_PROBLEM REQUIREMENTS_
Copy task. Retype the whole listing exactly, omitting any picture in it.
RECORDS PROVIDED Block Start
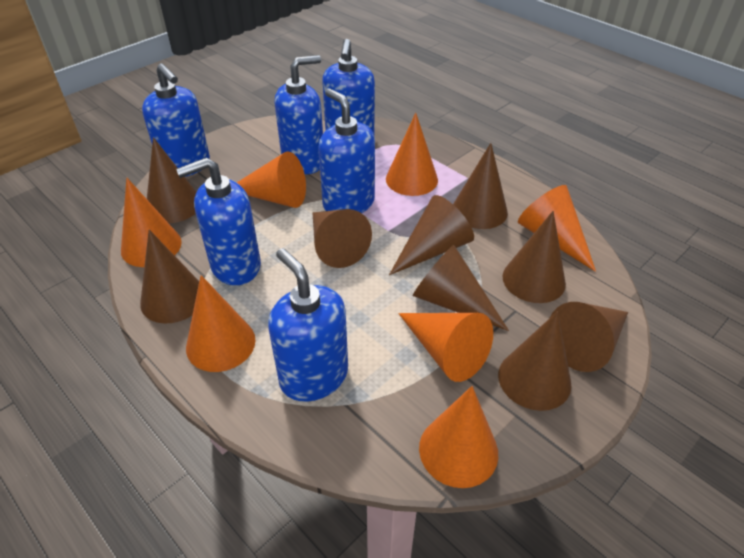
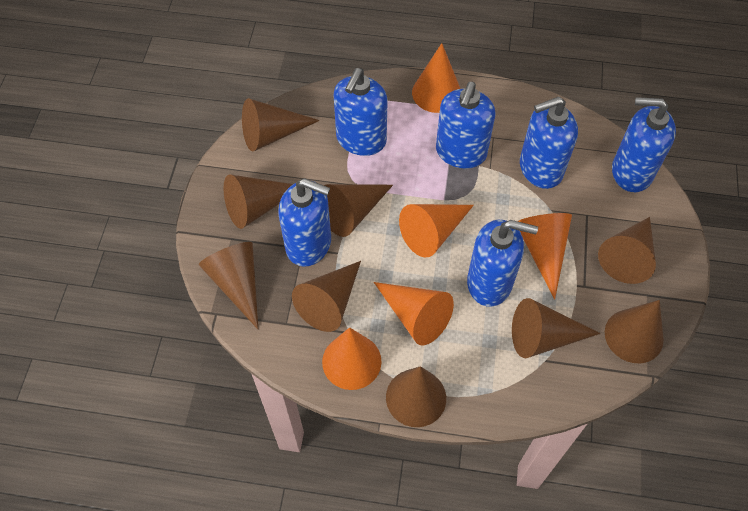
orange cone: 7 -> 5

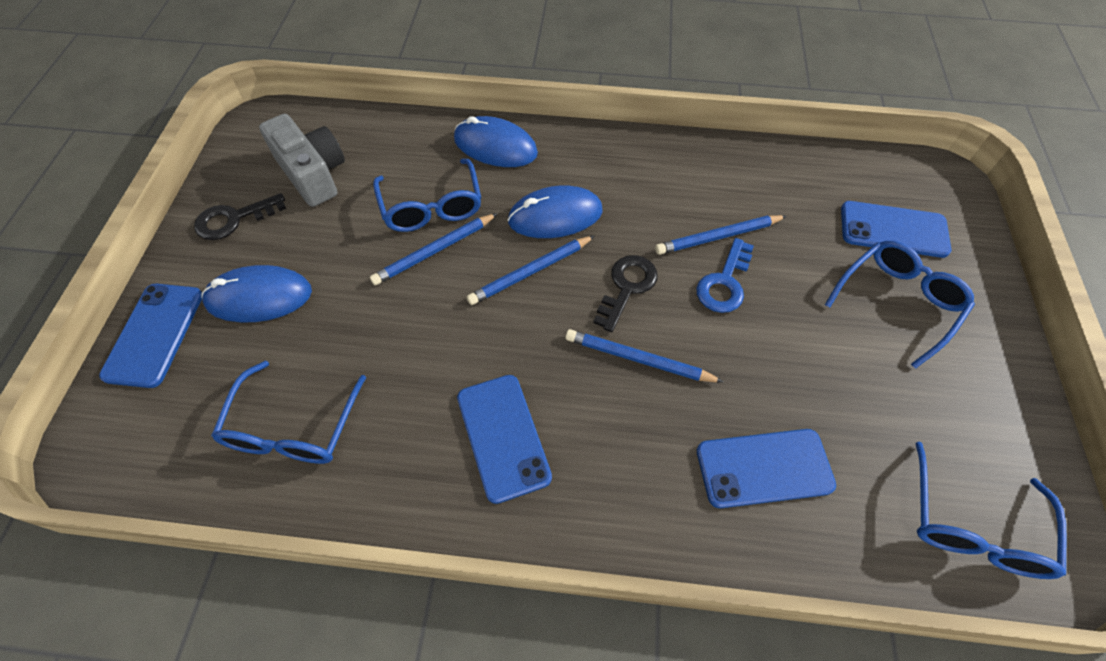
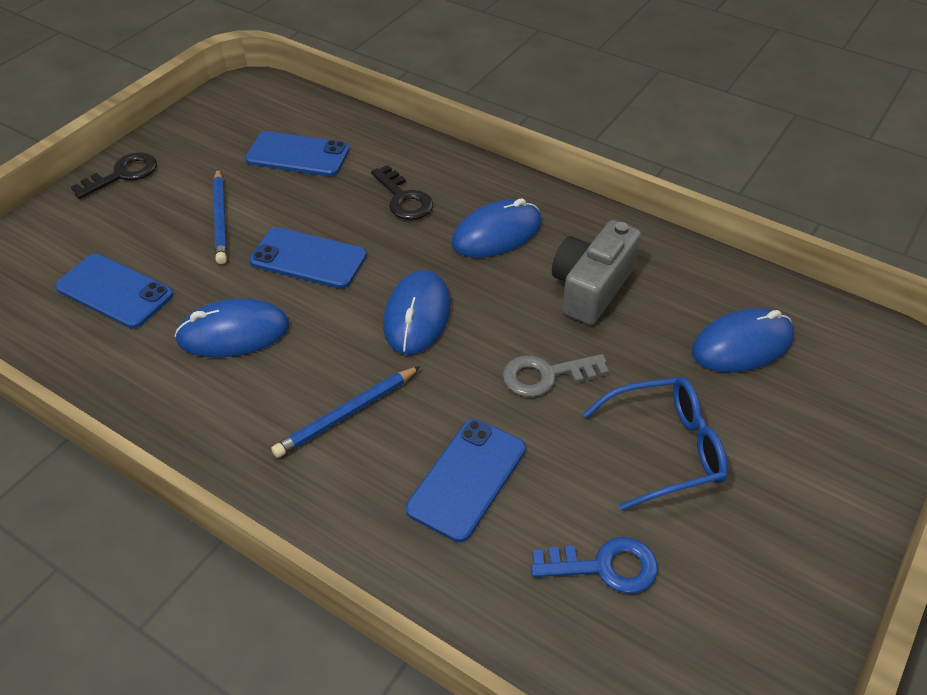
blue glasses: 4 -> 1
blue mouse: 3 -> 4
blue pencil: 4 -> 2
grey key: 0 -> 1

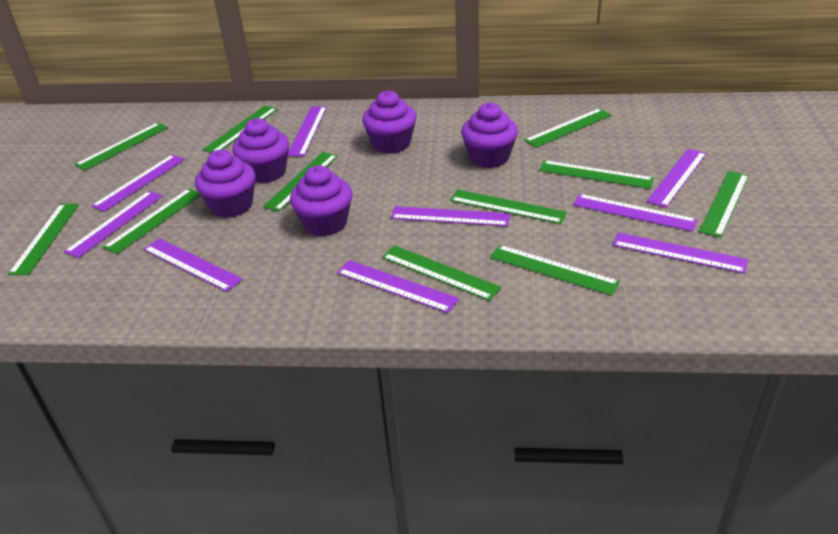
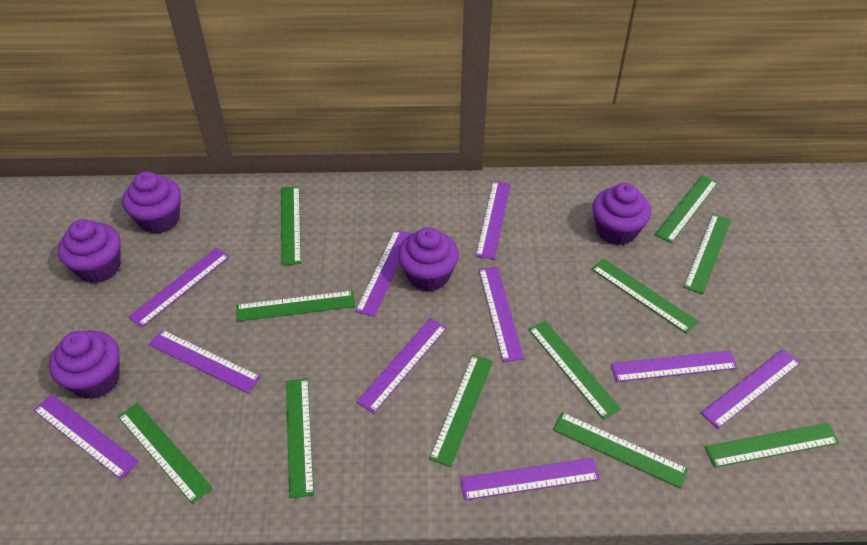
purple ruler: 9 -> 10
RECORDS PROVIDED Block End
_RESULT OF THE EXERCISE_
orange cone: 7 -> 5

blue glasses: 4 -> 1
blue mouse: 3 -> 4
blue pencil: 4 -> 2
grey key: 0 -> 1

purple ruler: 9 -> 10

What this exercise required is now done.